▸ **TRY IT**:
Please repeat the entries exactly as they appear and omit any images.

▸ **MATERIAL SHOWN**:
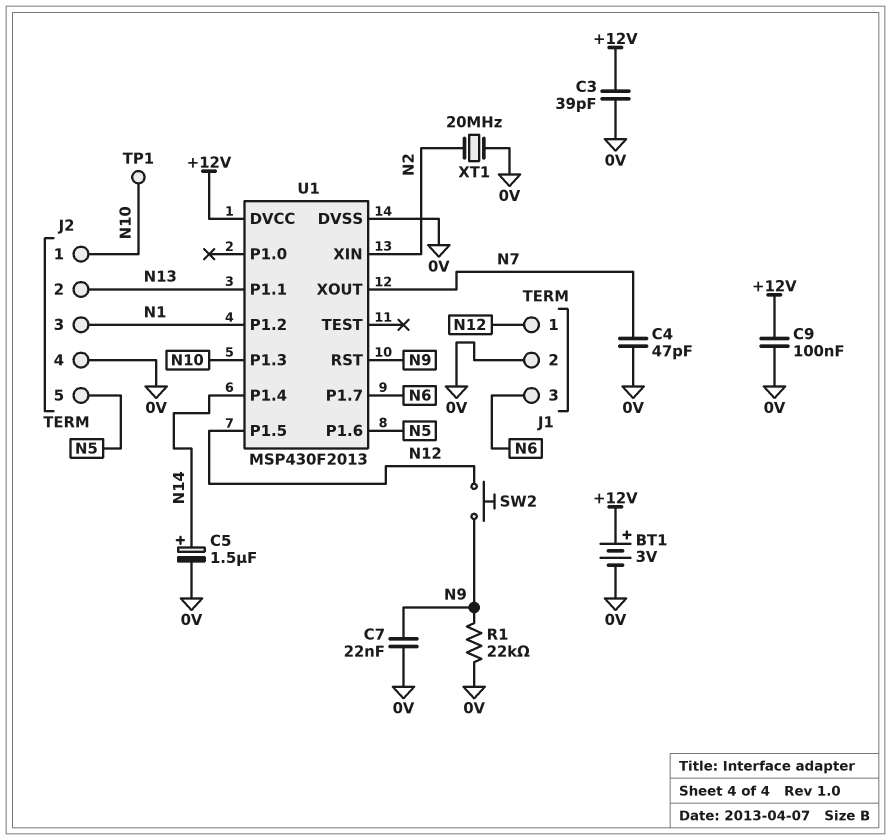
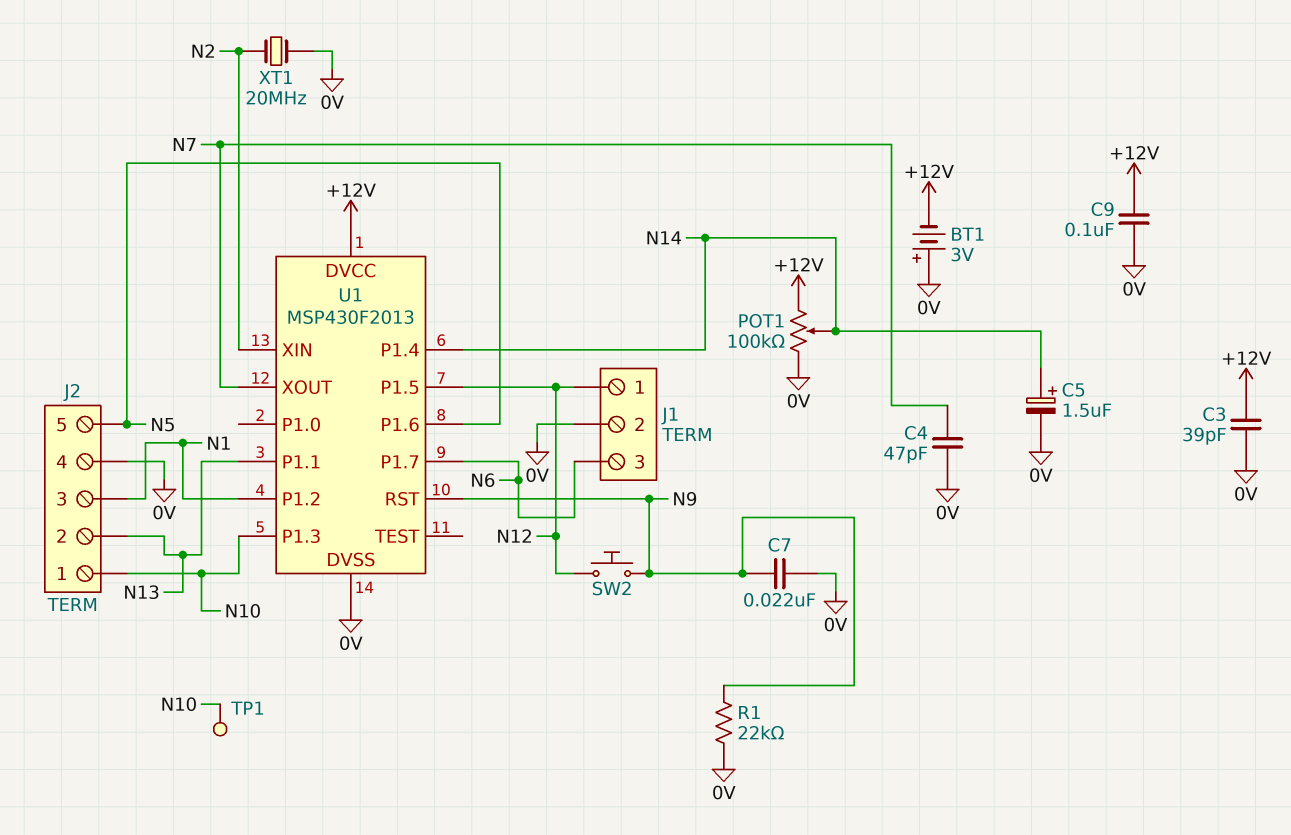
BT1: 3V (plus +12V, minus 0V) -> 3V (plus 0V, minus +12V)
POT1: none -> 100k (+12V, 0V, wiper N14)

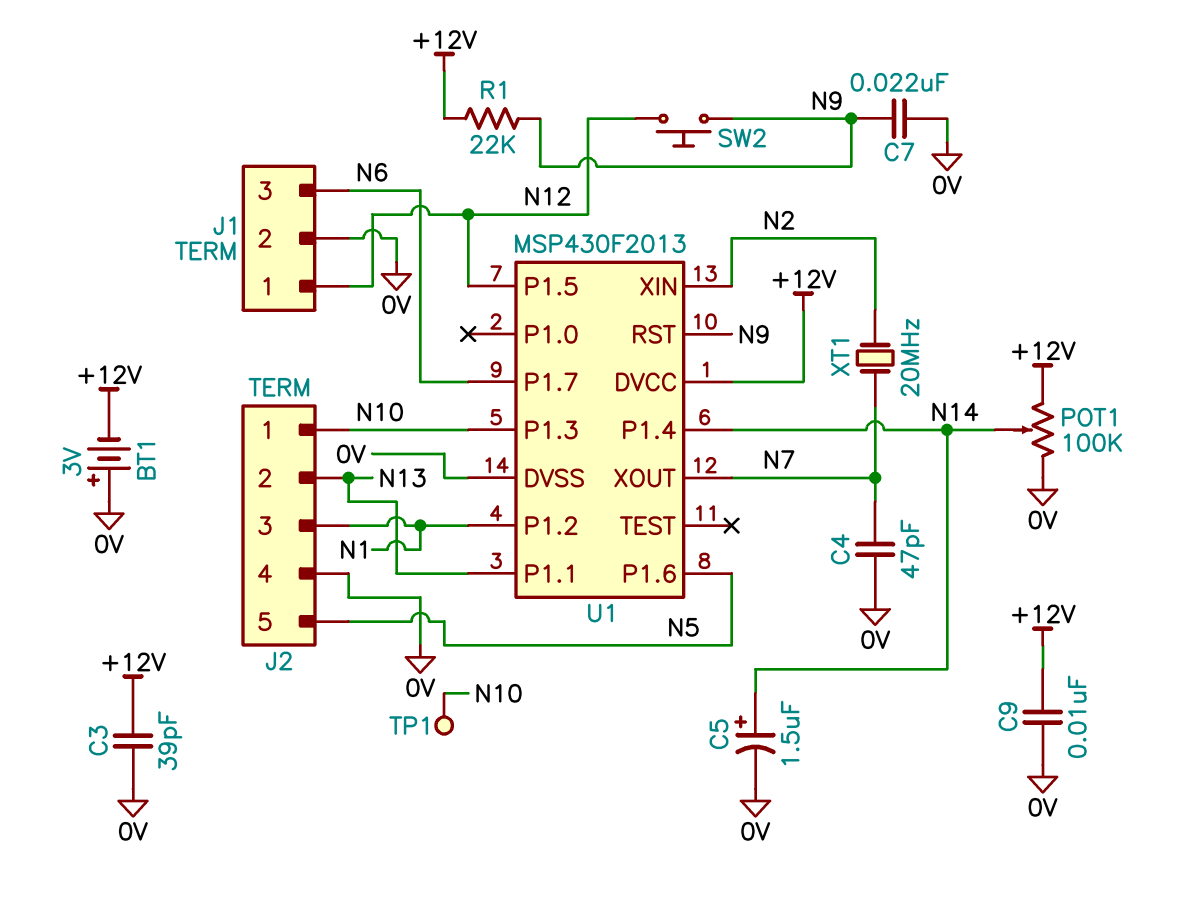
C9: 100nF (+12V, 0V) -> 10nF (+12V, 0V)
R1: 22k (0V, N9) -> 22k (+12V, N9)
XT1: 20MHz (0V, N2) -> 20MHz (N2, N7)

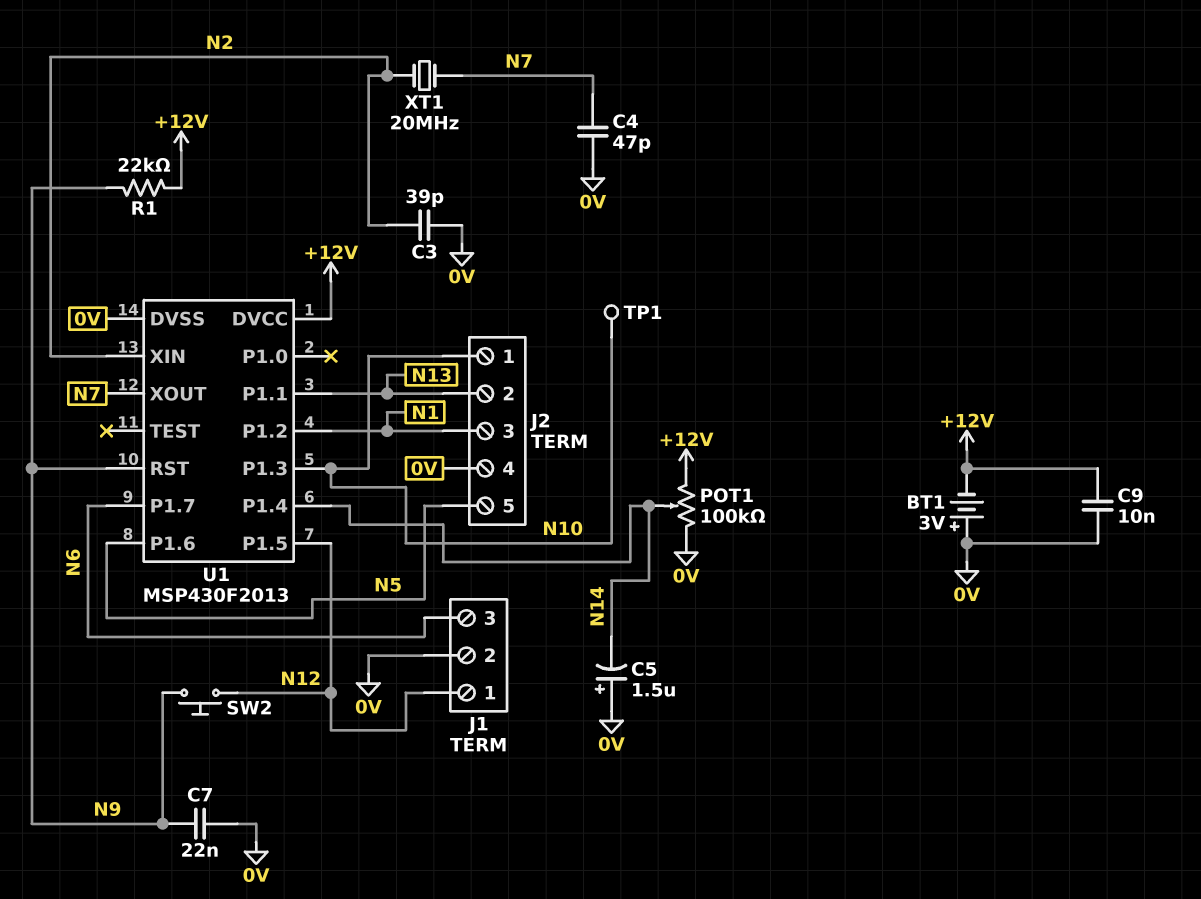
C3: 39pF (+12V, 0V) -> 39pF (0V, N2)
C5: 1.5uF (plus N14, minus 0V) -> 1.5uF (plus 0V, minus N14)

▸ **TASK RESULT**:
BT1: 3V (plus +12V, minus 0V) -> 3V (plus 0V, minus +12V)
POT1: none -> 100k (+12V, 0V, wiper N14)

C9: 100nF (+12V, 0V) -> 10nF (+12V, 0V)
R1: 22k (0V, N9) -> 22k (+12V, N9)
XT1: 20MHz (0V, N2) -> 20MHz (N2, N7)

C3: 39pF (+12V, 0V) -> 39pF (0V, N2)
C5: 1.5uF (plus N14, minus 0V) -> 1.5uF (plus 0V, minus N14)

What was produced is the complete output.